(Before and after images)
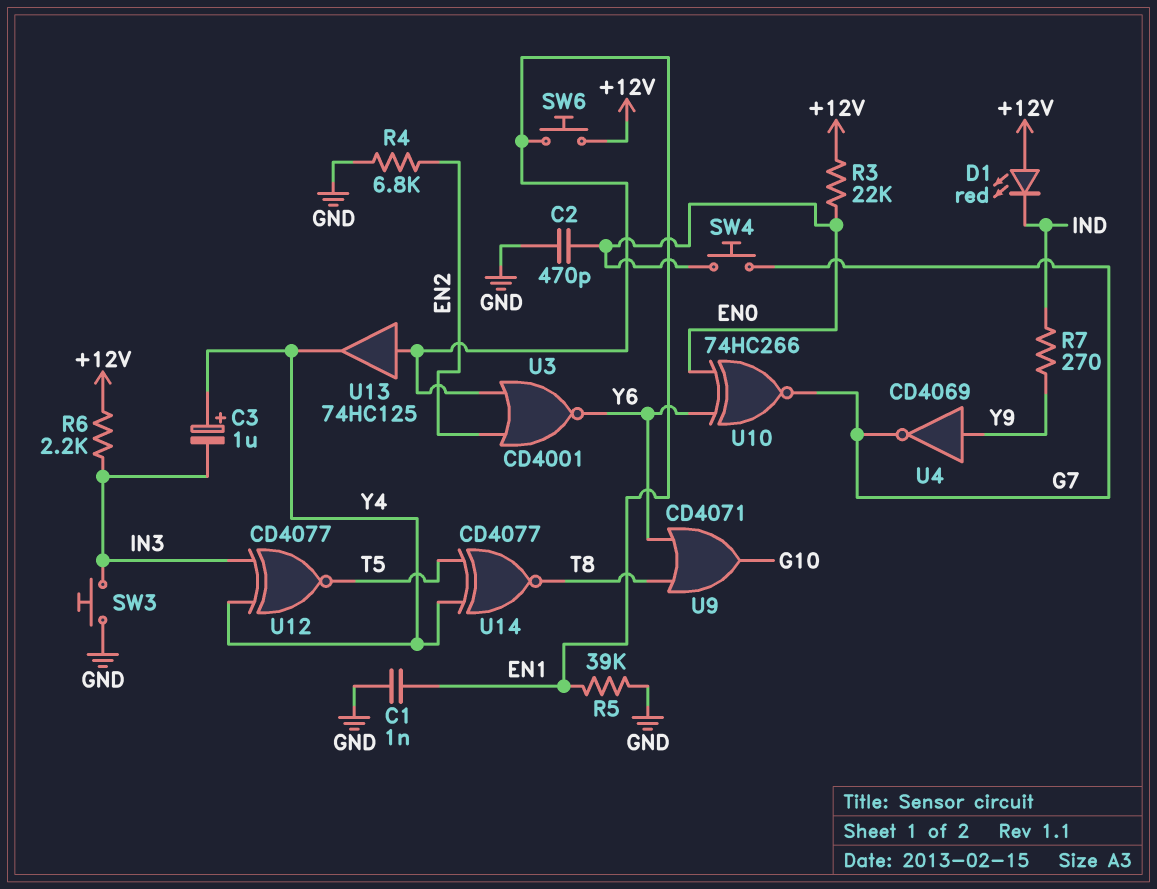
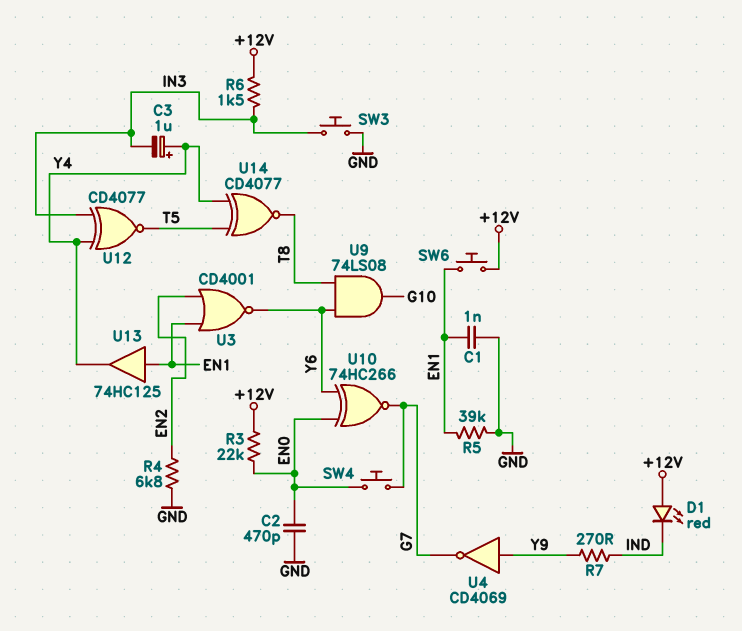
R6: 2.2k (+12V, IN3) -> 1.5k (+12V, IN3)
U9: OR CD4071 (in T8, in Y6, out G10) -> AND 74LS08 (in T8, in Y6, out G10)

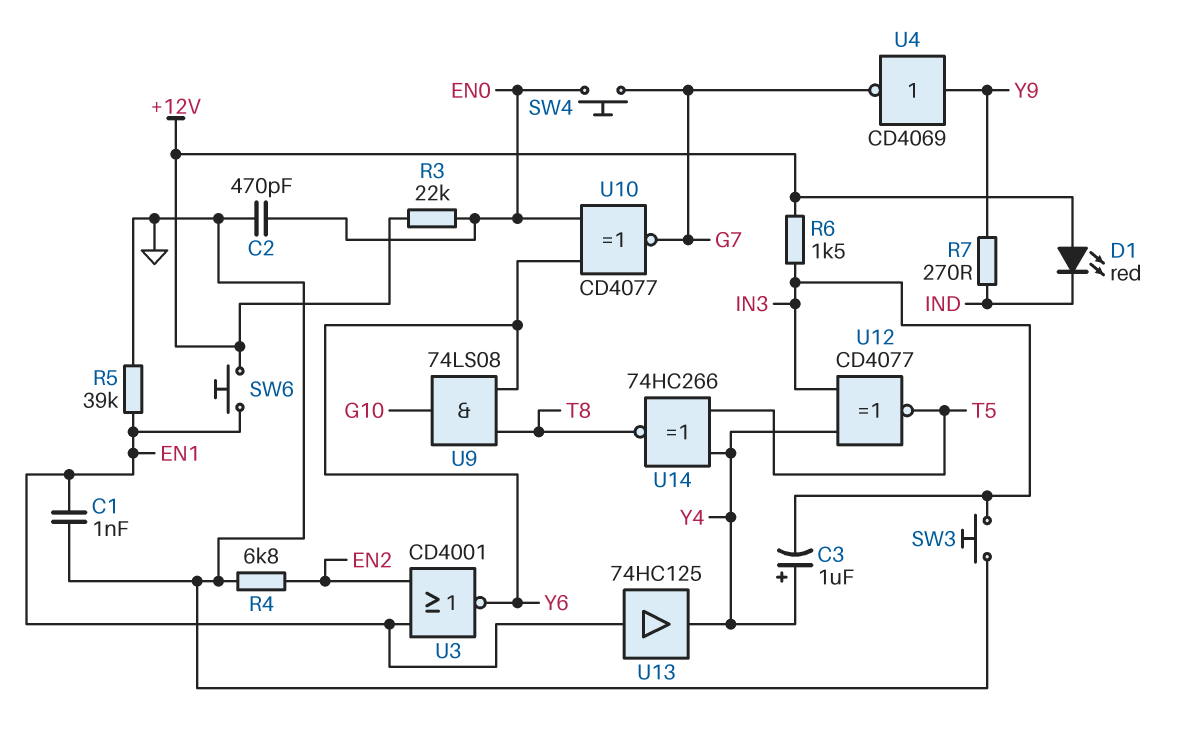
U10: XNOR 74HC266 (in EN0, in Y6, out G7) -> XNOR CD4077 (in EN0, in Y6, out G7)
U14: XNOR CD4077 (in T5, in Y4, out T8) -> XNOR 74HC266 (in T5, in Y4, out T8)

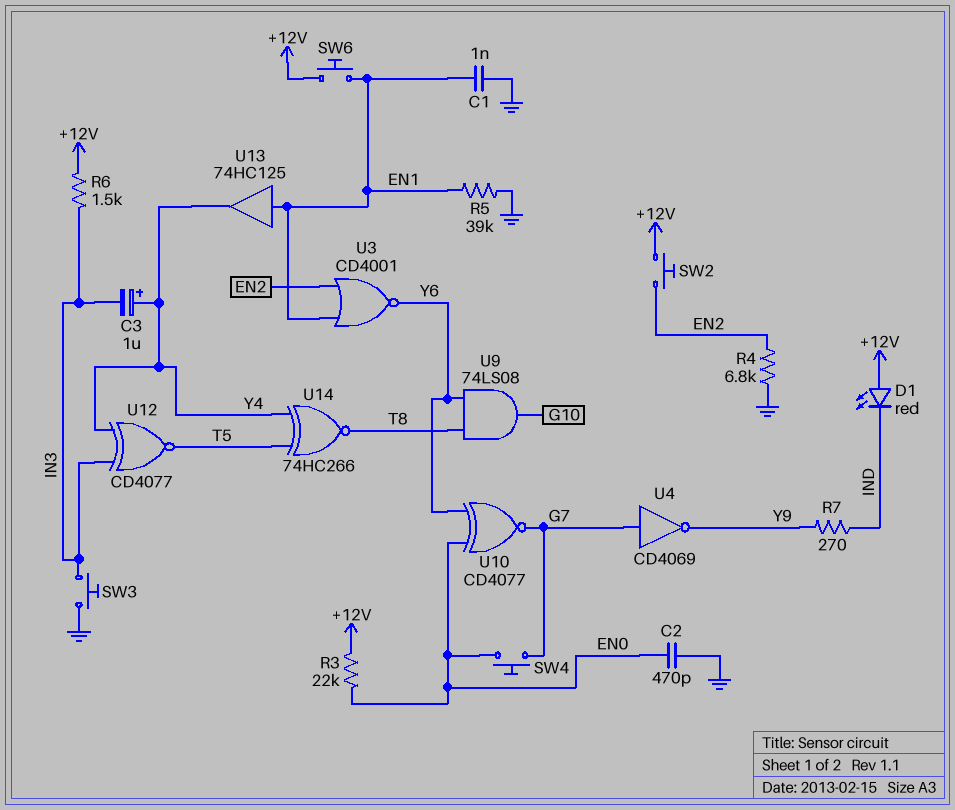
SW2: none -> button (+12V, EN2)
U4: NOT CD4069 (in Y9, out G7) -> NOT CD4069 (in G7, out Y9)

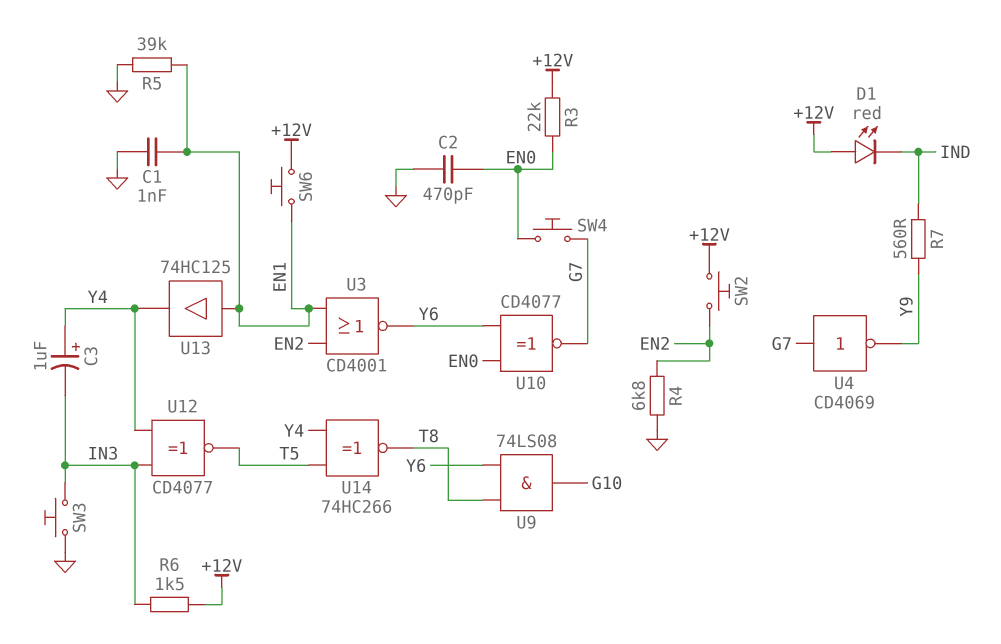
R7: 270 (IND, Y9) -> 560 (IND, Y9)

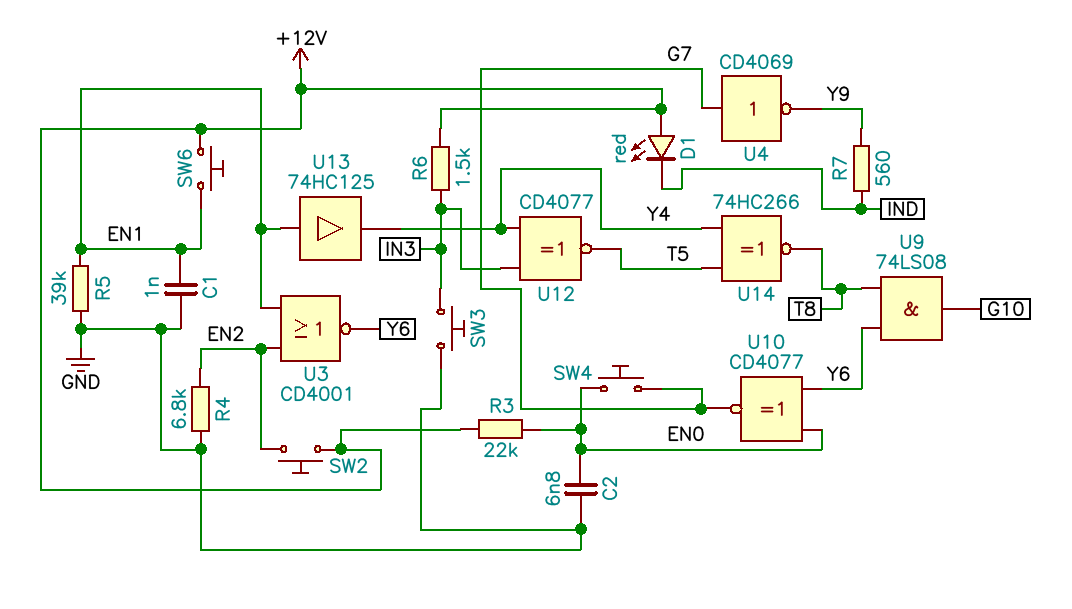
C2: 470pF (EN0, GND) -> 6.8nF (EN0, GND)
C3: 1uF (plus Y4, minus IN3) -> none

**TASK DETAILS:**
Repeat word for word the lines running from the line containing "C2: 470pF (EN0, GND) -> 6.8nF (EN0, GND)" to the end of the entries above, inclusive.

**SOLUTION TO THE PROBLEM:**
C2: 470pF (EN0, GND) -> 6.8nF (EN0, GND)
C3: 1uF (plus Y4, minus IN3) -> none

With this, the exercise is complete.